* **ABOUT THIS TASK**:
Your task is to restate the listing word for word without the pictures.

* **DATA SECTION**:
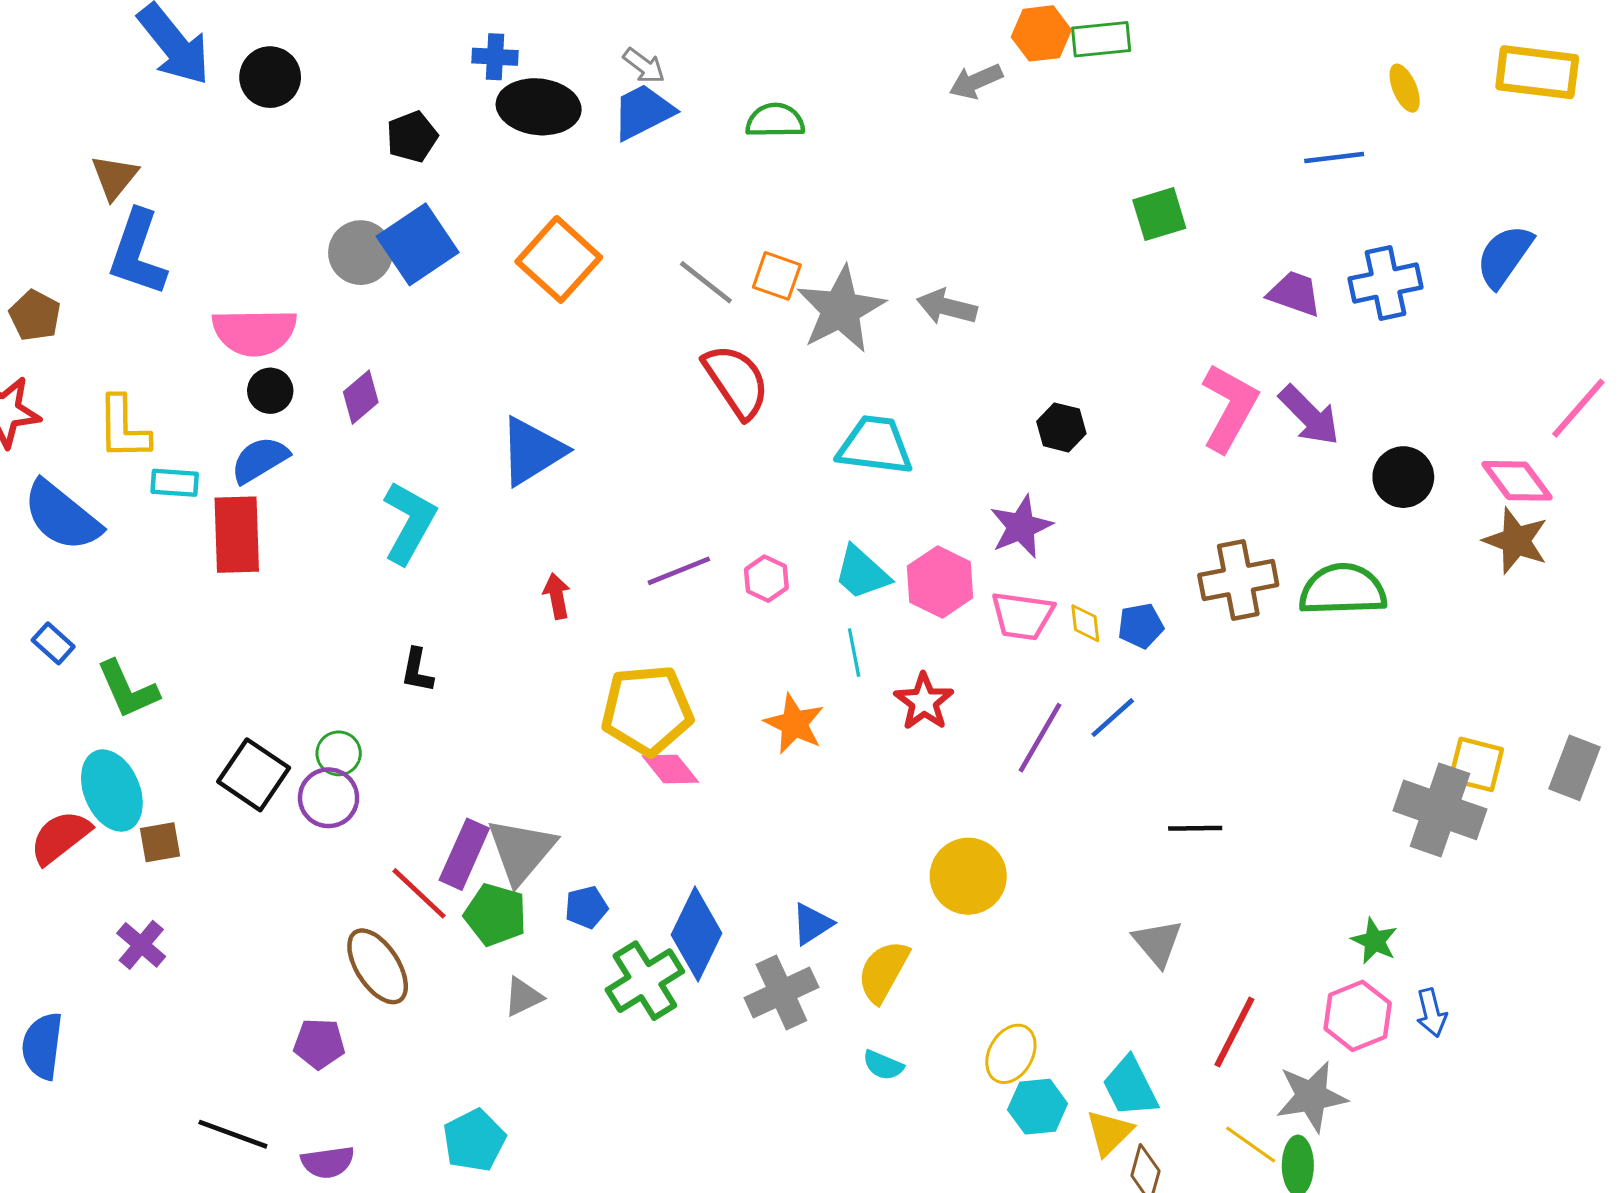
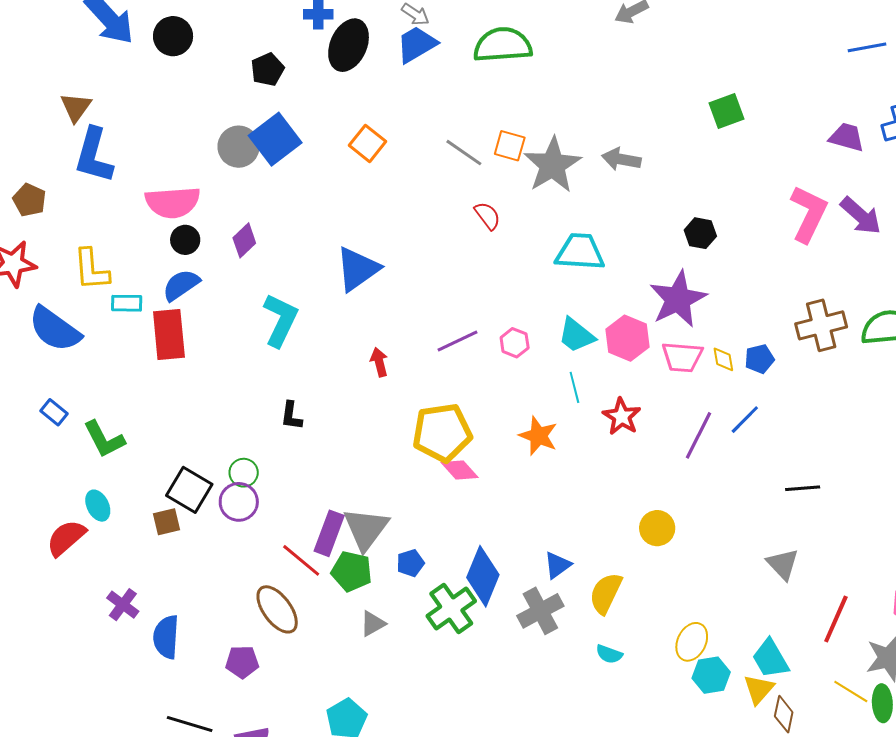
black ellipse: (539, 107) -> (349, 45), turned -69
green semicircle: (775, 121) -> (503, 45), size x1.5
green square: (1159, 214) -> (726, 111), moved
orange square: (559, 259) -> (367, 143), size x0.7
red semicircle: (736, 381) -> (487, 216), size x0.6
purple star: (1021, 527) -> (678, 299), size x1.4
cyan ellipse: (112, 791) -> (98, 506), size x0.6
brown square: (160, 842) -> (166, 522), moved
yellow circle: (968, 876) -> (657, 528), size x0.7
blue semicircle: (42, 1046) -> (166, 637), moved

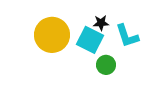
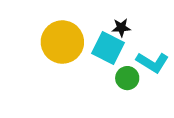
cyan L-shape: (127, 36) -> (152, 62), moved, turned -40

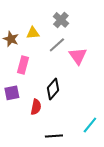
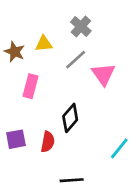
purple square: (12, 93) -> (16, 139), moved
cyan line: (90, 125) -> (119, 148), moved

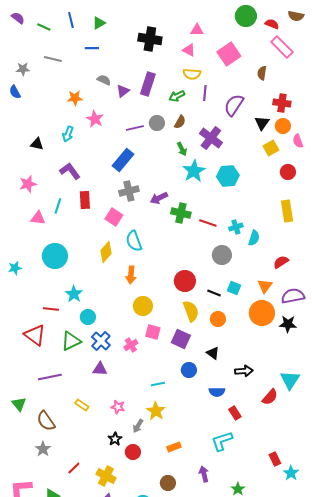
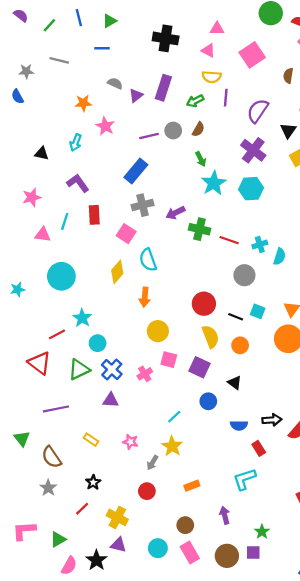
green line: (44, 27) -> (49, 25), turned -72
purple cross: (211, 138) -> (253, 150), moved
red line: (51, 309) -> (57, 334), turned -35
black arrow: (244, 371) -> (272, 420), moved
cyan line: (158, 384) -> (174, 417), turned -32
black star: (115, 439) -> (93, 482), moved

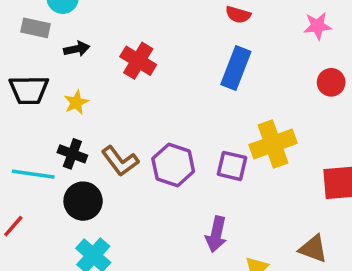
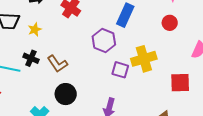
red circle: (331, 82) -> (170, 23), moved
purple hexagon: (173, 165) -> (104, 40), moved
black circle: (83, 201) -> (66, 94), moved

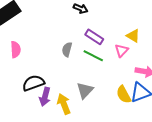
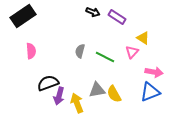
purple rectangle: (94, 37) -> (117, 17), moved
gray triangle: (85, 90) -> (97, 90), turned 36
yellow semicircle: (124, 95) -> (114, 94), moved

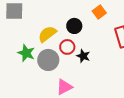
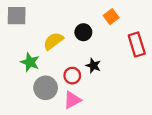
red circle: (67, 47) -> (72, 76), moved
gray circle: (48, 60) -> (46, 88), moved

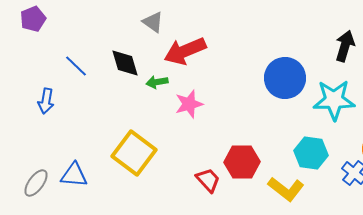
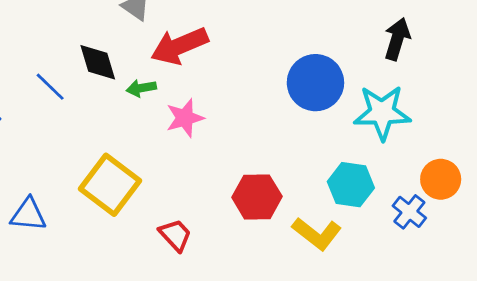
blue line: (76, 66) -> (50, 87), moved
red trapezoid: (208, 180) -> (175, 235), moved

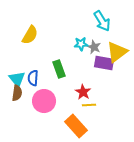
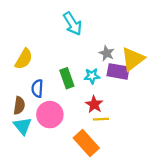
cyan arrow: (102, 21) -> (73, 24), moved
yellow semicircle: (30, 35) -> (24, 59), moved
cyan star: (81, 44) -> (92, 76), moved
cyan triangle: (17, 79) -> (23, 126), moved

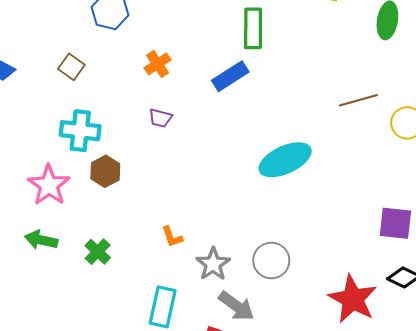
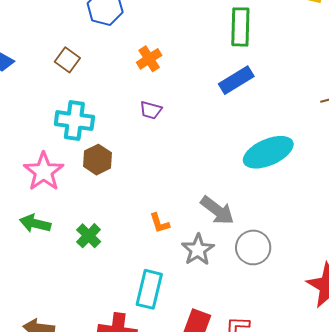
blue rectangle: (230, 76) -> (236, 80), moved
gray arrow: (236, 306) -> (217, 210), moved

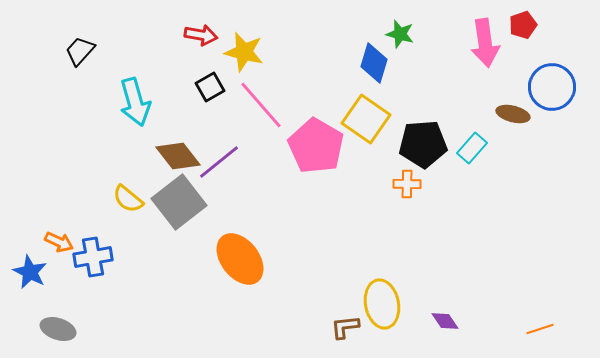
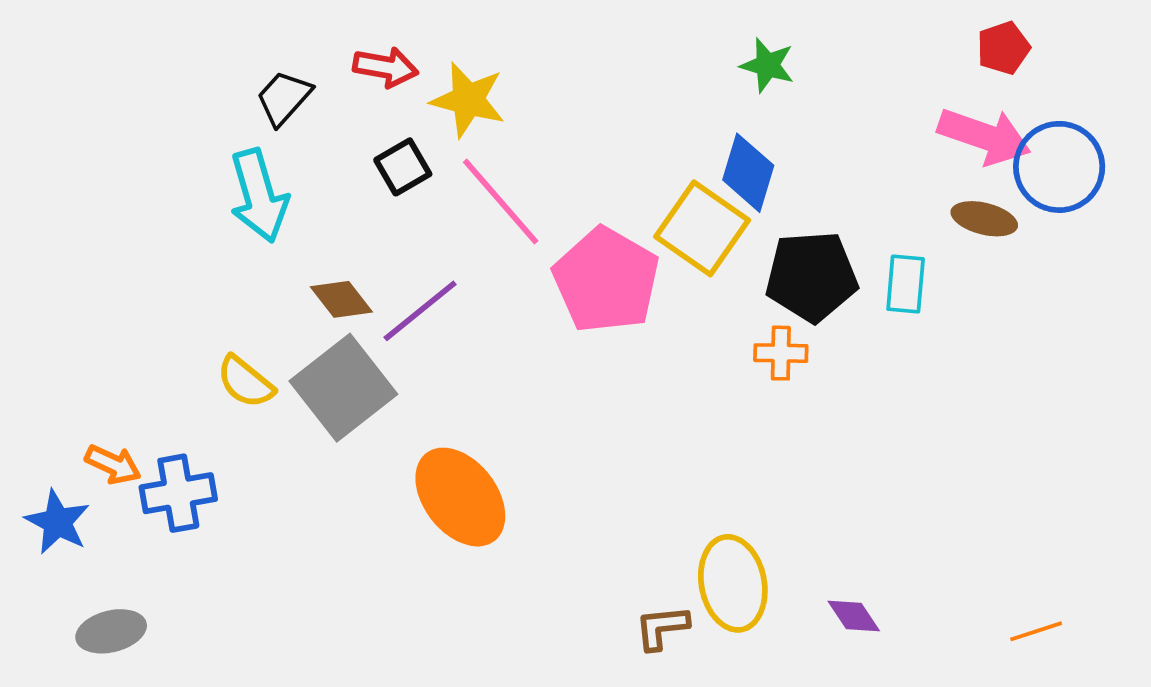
pink arrow: (485, 43) -> (984, 136), moved, turned -63
black trapezoid: (80, 51) -> (284, 98), moved
blue diamond: (374, 63) -> (748, 173), moved
cyan rectangle: (472, 148) -> (906, 284), turned -36
brown diamond: (178, 156) -> (341, 299), size x0.7
gray ellipse: (58, 329) -> (111, 631), turned -32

* **FINISHED TASK**:
black ellipse: (539, 107) -> (349, 45), turned -69
green semicircle: (775, 121) -> (503, 45), size x1.5
green square: (1159, 214) -> (726, 111), moved
orange square: (559, 259) -> (367, 143), size x0.7
red semicircle: (736, 381) -> (487, 216), size x0.6
purple star: (1021, 527) -> (678, 299), size x1.4
cyan ellipse: (112, 791) -> (98, 506), size x0.6
brown square: (160, 842) -> (166, 522), moved
yellow circle: (968, 876) -> (657, 528), size x0.7
blue semicircle: (42, 1046) -> (166, 637), moved

cyan L-shape: (127, 36) -> (152, 62), moved, turned -40

purple square: (12, 93) -> (16, 139), moved
cyan line: (90, 125) -> (119, 148), moved

green line: (44, 27) -> (49, 25), turned -72
purple cross: (211, 138) -> (253, 150), moved
red line: (51, 309) -> (57, 334), turned -35
black arrow: (244, 371) -> (272, 420), moved
cyan line: (158, 384) -> (174, 417), turned -32
black star: (115, 439) -> (93, 482), moved

red circle: (331, 82) -> (170, 23), moved
purple hexagon: (173, 165) -> (104, 40), moved
black circle: (83, 201) -> (66, 94), moved

purple rectangle: (94, 37) -> (117, 17), moved
gray triangle: (85, 90) -> (97, 90), turned 36
yellow semicircle: (124, 95) -> (114, 94), moved

red circle: (67, 47) -> (72, 76), moved
gray circle: (48, 60) -> (46, 88), moved

blue line: (76, 66) -> (50, 87), moved
red trapezoid: (208, 180) -> (175, 235), moved

cyan arrow: (102, 21) -> (73, 24), moved
yellow semicircle: (30, 35) -> (24, 59), moved
cyan star: (81, 44) -> (92, 76), moved
cyan triangle: (17, 79) -> (23, 126), moved

blue rectangle: (230, 76) -> (236, 80), moved
gray arrow: (236, 306) -> (217, 210), moved

pink arrow: (485, 43) -> (984, 136), moved, turned -63
black trapezoid: (80, 51) -> (284, 98), moved
blue diamond: (374, 63) -> (748, 173), moved
cyan rectangle: (472, 148) -> (906, 284), turned -36
brown diamond: (178, 156) -> (341, 299), size x0.7
gray ellipse: (58, 329) -> (111, 631), turned -32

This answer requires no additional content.